#### Your instructions:
Only the pictures should be dropped; copy the rest of the entries exactly.
════════════════
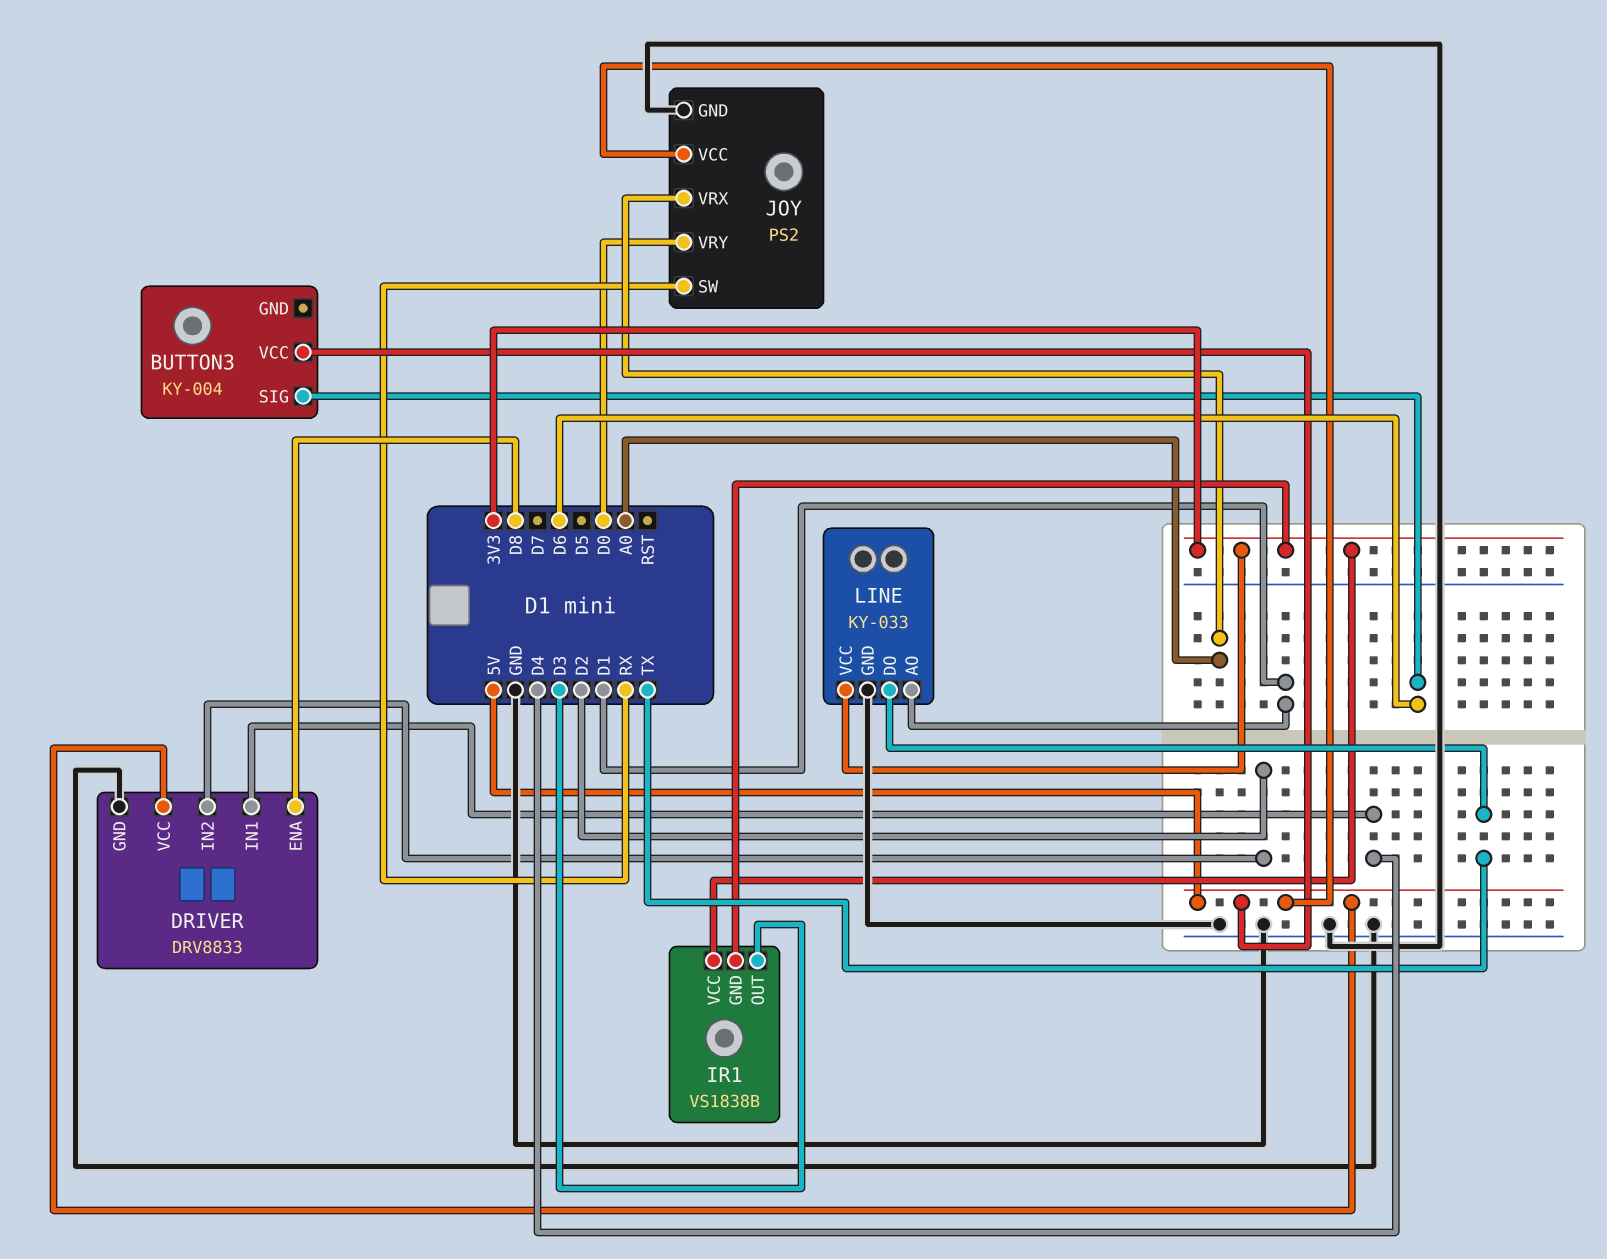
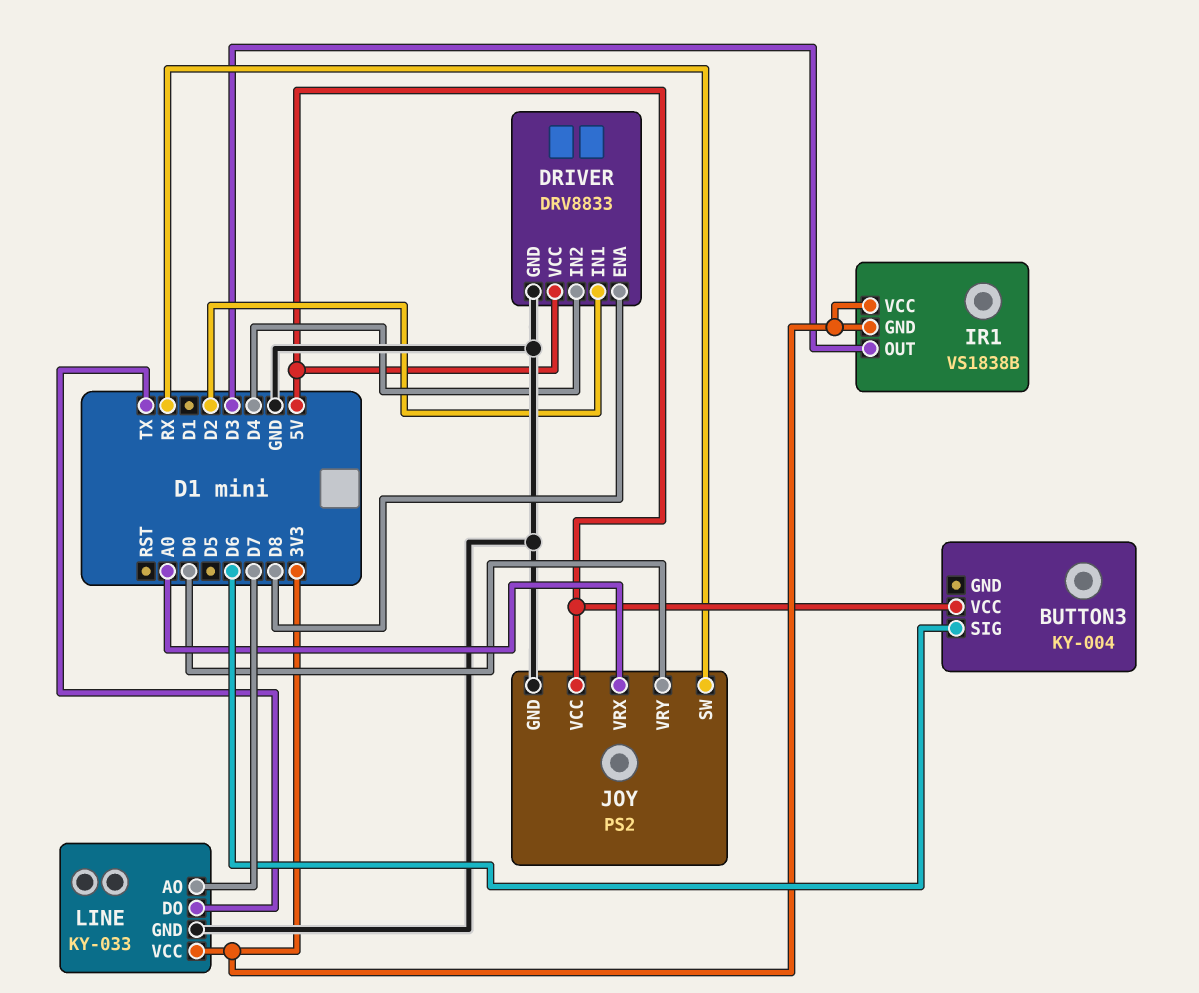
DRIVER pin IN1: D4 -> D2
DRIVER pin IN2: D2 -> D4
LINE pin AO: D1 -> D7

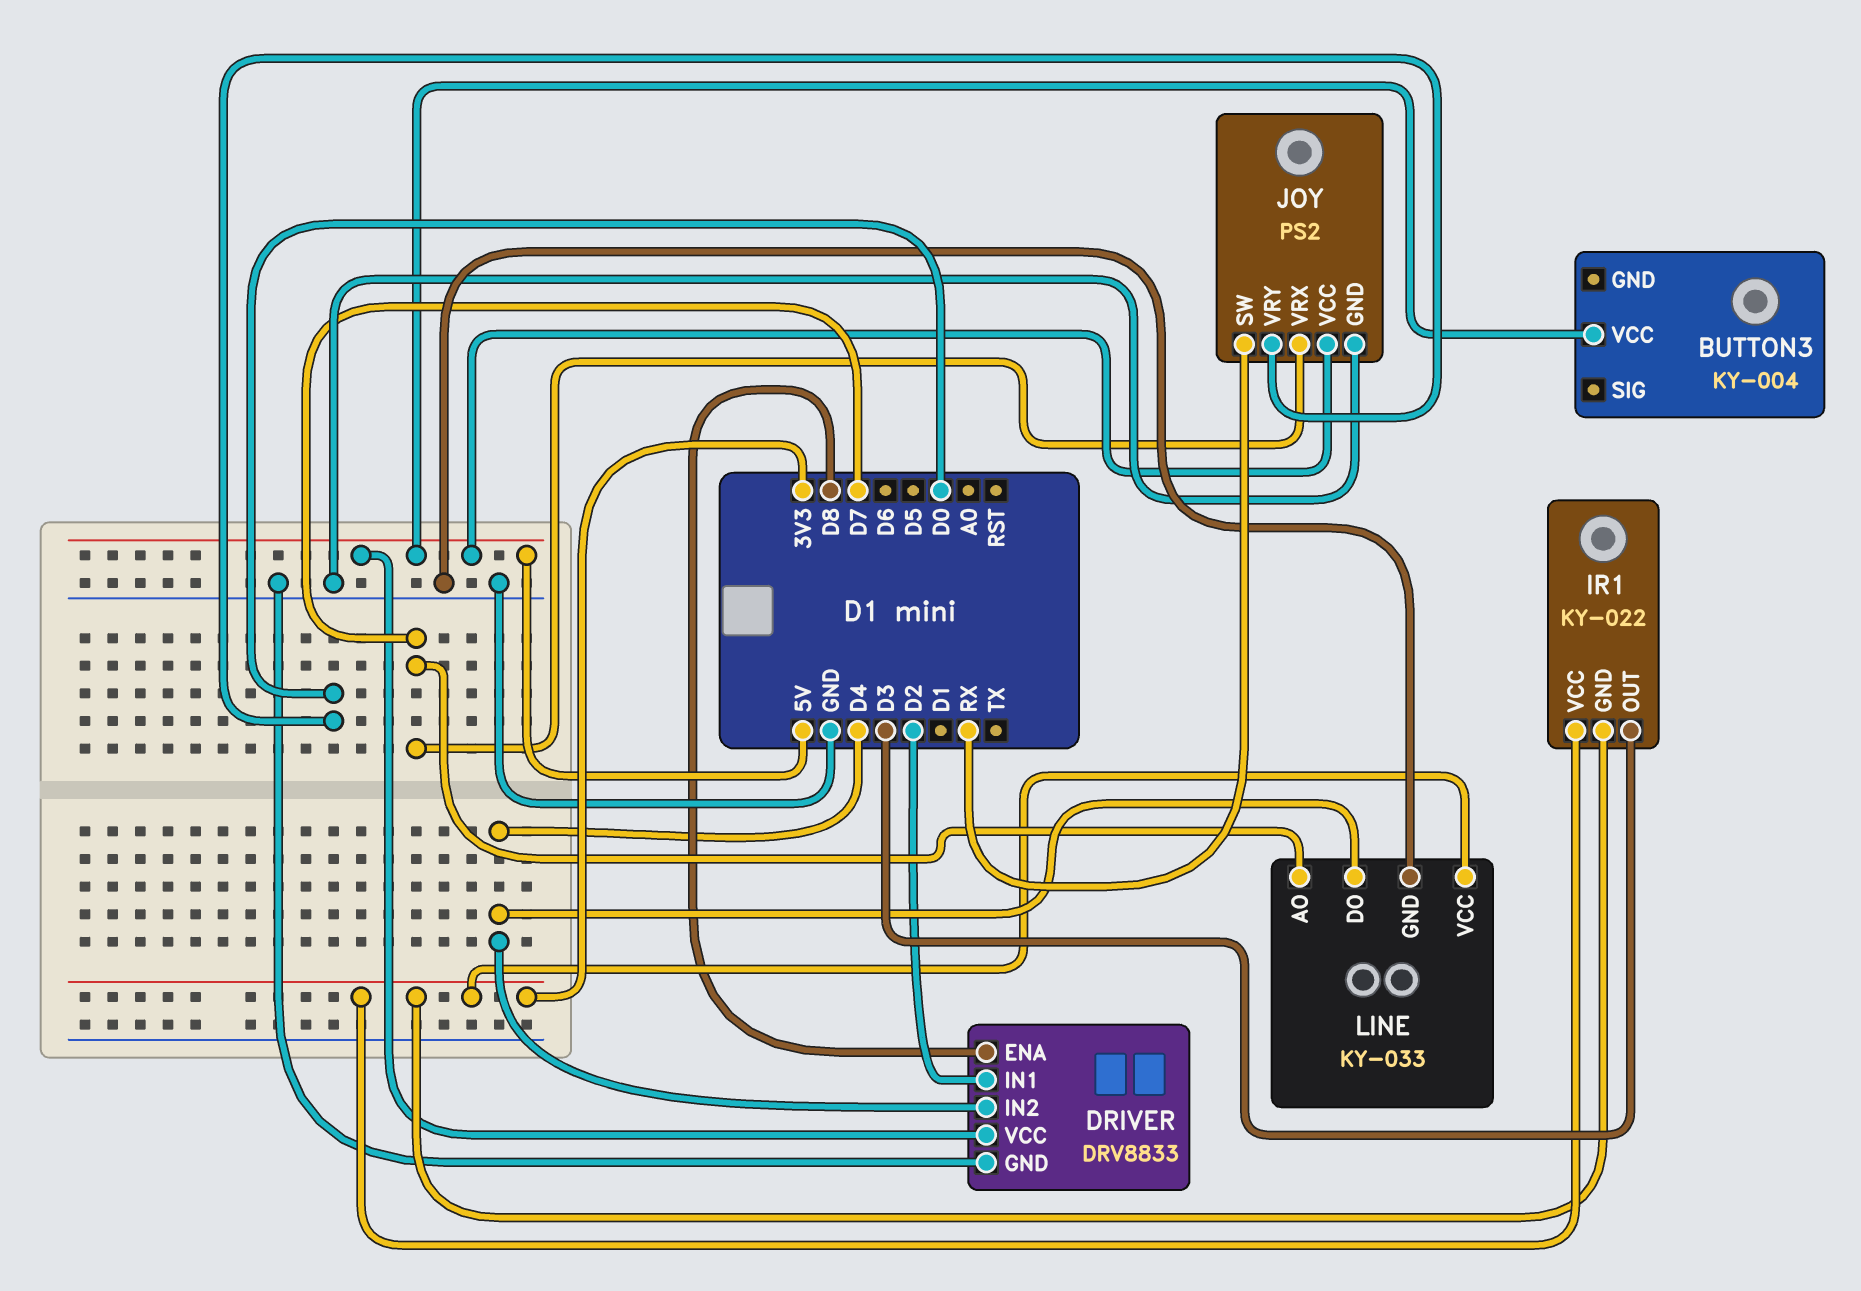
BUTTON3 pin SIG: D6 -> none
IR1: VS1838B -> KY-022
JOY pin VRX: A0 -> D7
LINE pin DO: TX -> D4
════════════════
#### Problem solution:
DRIVER pin IN1: D4 -> D2
DRIVER pin IN2: D2 -> D4
LINE pin AO: D1 -> D7

BUTTON3 pin SIG: D6 -> none
IR1: VS1838B -> KY-022
JOY pin VRX: A0 -> D7
LINE pin DO: TX -> D4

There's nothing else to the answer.